_What you should do_
Go through the lines below and copy each one that holds the string "orange".

==================================================

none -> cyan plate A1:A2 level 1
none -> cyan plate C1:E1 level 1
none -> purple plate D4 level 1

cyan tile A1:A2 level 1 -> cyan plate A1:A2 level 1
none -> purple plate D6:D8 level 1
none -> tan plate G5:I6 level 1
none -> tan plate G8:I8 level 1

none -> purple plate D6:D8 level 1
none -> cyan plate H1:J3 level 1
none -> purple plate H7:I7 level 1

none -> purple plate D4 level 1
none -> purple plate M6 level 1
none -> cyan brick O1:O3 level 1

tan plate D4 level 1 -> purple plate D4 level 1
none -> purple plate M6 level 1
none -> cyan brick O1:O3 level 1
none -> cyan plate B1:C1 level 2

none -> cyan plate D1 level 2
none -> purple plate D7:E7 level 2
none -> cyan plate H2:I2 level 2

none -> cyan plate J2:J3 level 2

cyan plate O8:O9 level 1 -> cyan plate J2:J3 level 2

==================================================

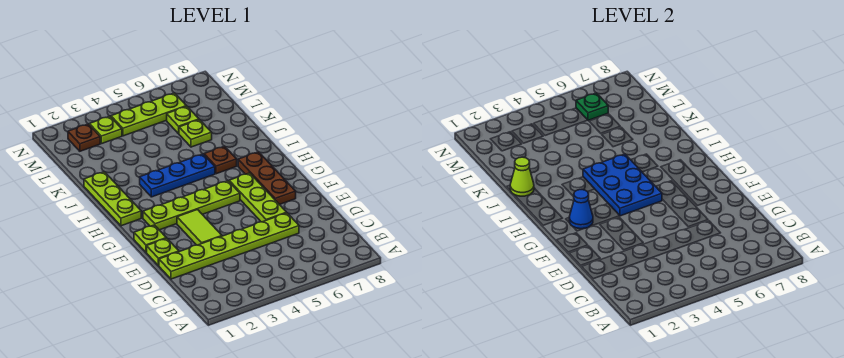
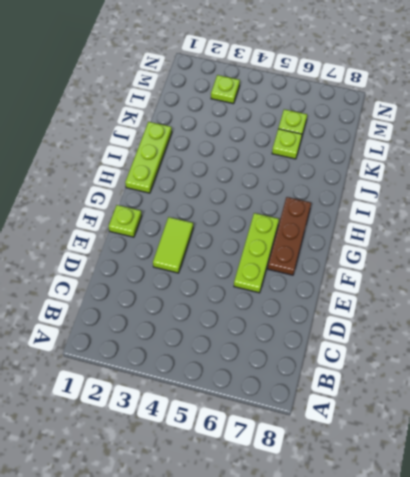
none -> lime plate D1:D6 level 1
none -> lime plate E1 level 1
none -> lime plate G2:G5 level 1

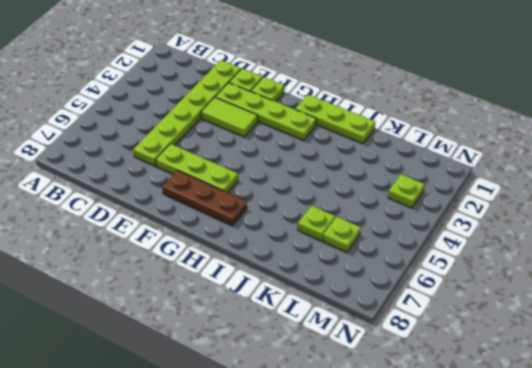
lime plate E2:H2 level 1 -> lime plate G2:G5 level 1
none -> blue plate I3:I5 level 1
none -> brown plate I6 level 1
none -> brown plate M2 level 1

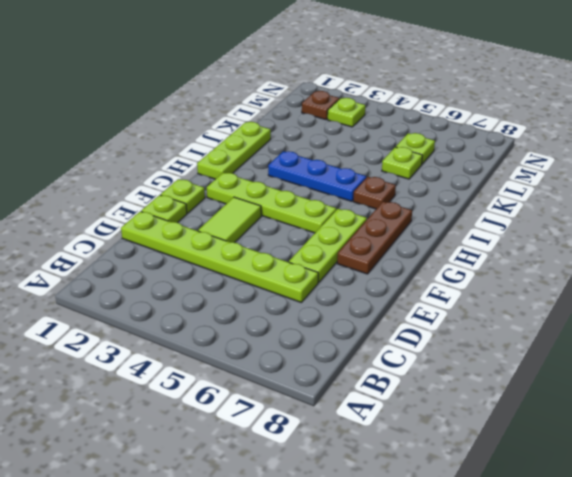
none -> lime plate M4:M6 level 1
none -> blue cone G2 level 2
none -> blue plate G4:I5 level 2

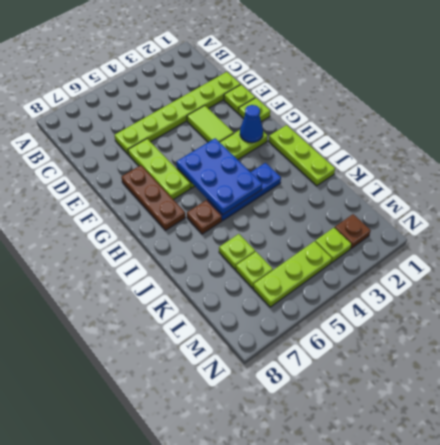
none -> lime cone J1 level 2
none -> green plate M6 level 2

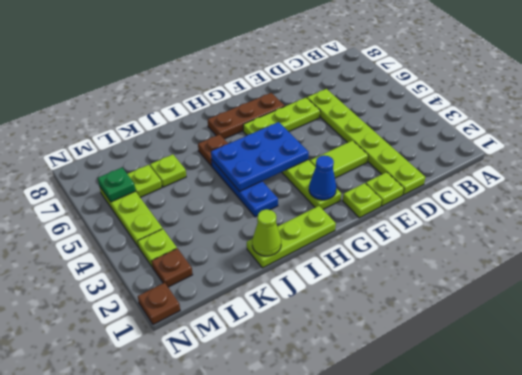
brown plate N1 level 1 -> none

==================================================

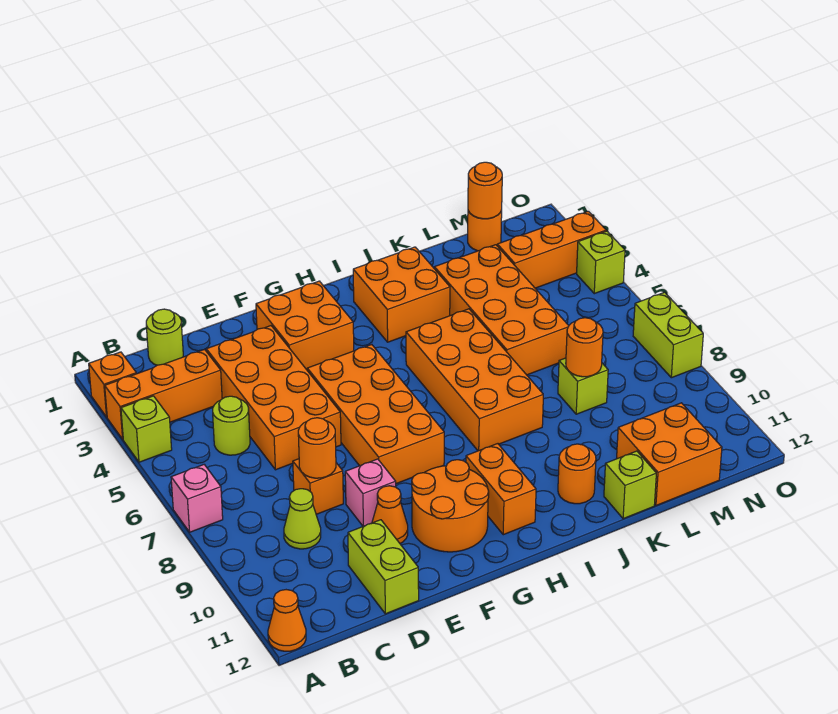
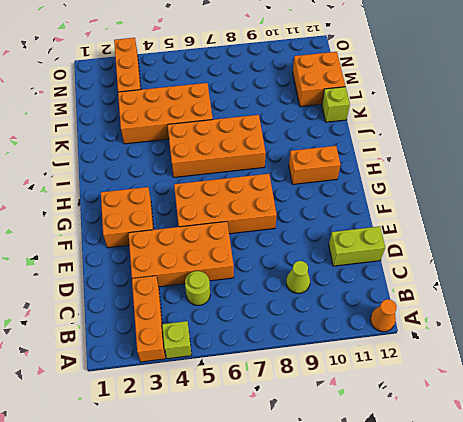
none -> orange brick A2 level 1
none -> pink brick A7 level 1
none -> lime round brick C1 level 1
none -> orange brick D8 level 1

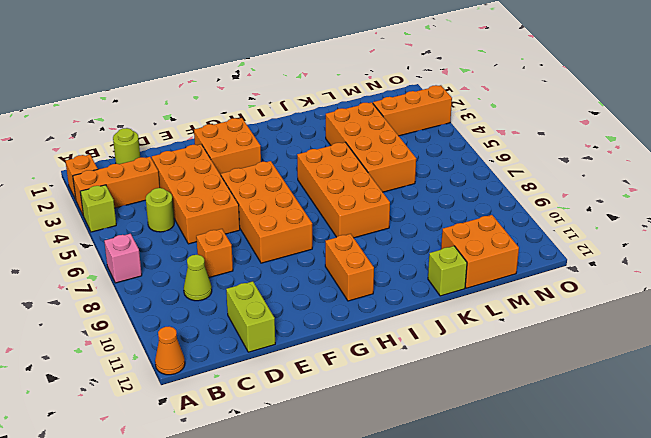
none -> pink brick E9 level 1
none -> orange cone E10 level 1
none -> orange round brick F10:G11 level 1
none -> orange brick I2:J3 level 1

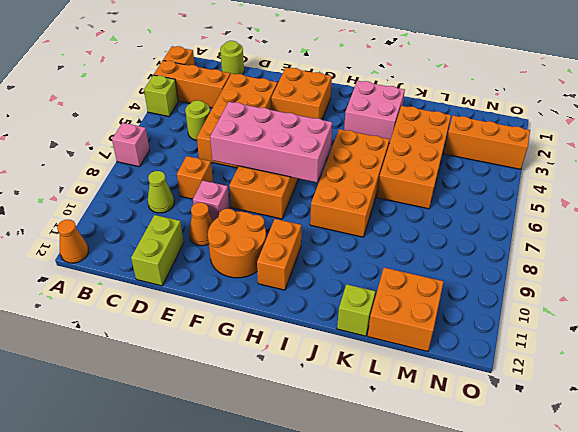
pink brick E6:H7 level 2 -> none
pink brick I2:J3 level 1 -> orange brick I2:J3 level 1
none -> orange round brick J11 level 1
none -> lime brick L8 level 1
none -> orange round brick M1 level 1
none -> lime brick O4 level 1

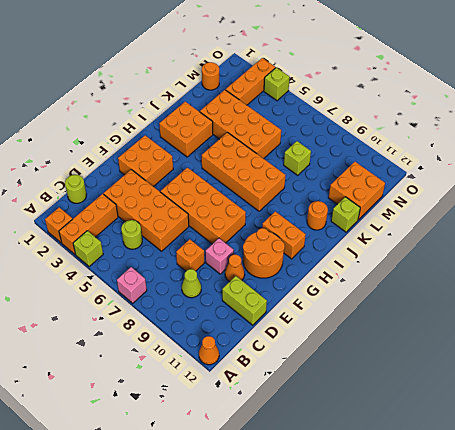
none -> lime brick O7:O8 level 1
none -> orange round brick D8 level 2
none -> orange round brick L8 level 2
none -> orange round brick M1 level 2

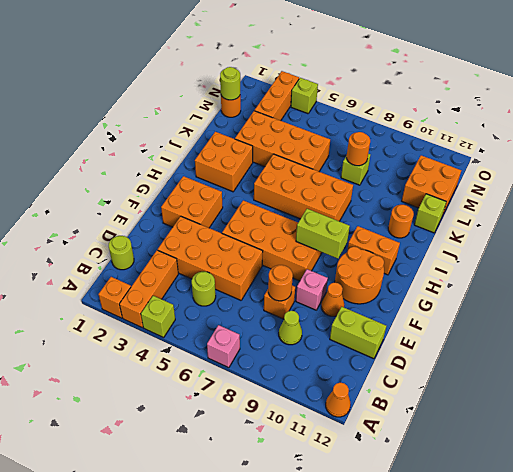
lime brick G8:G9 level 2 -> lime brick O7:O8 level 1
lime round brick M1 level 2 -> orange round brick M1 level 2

==================================================

_Problem solution_
none -> orange brick A2 level 1
none -> orange brick D8 level 1
none -> orange cone E10 level 1
none -> orange round brick F10:G11 level 1
none -> orange brick I2:J3 level 1
pink brick I2:J3 level 1 -> orange brick I2:J3 level 1
none -> orange round brick J11 level 1
none -> orange round brick M1 level 1
none -> orange round brick D8 level 2
none -> orange round brick L8 level 2
none -> orange round brick M1 level 2
lime round brick M1 level 2 -> orange round brick M1 level 2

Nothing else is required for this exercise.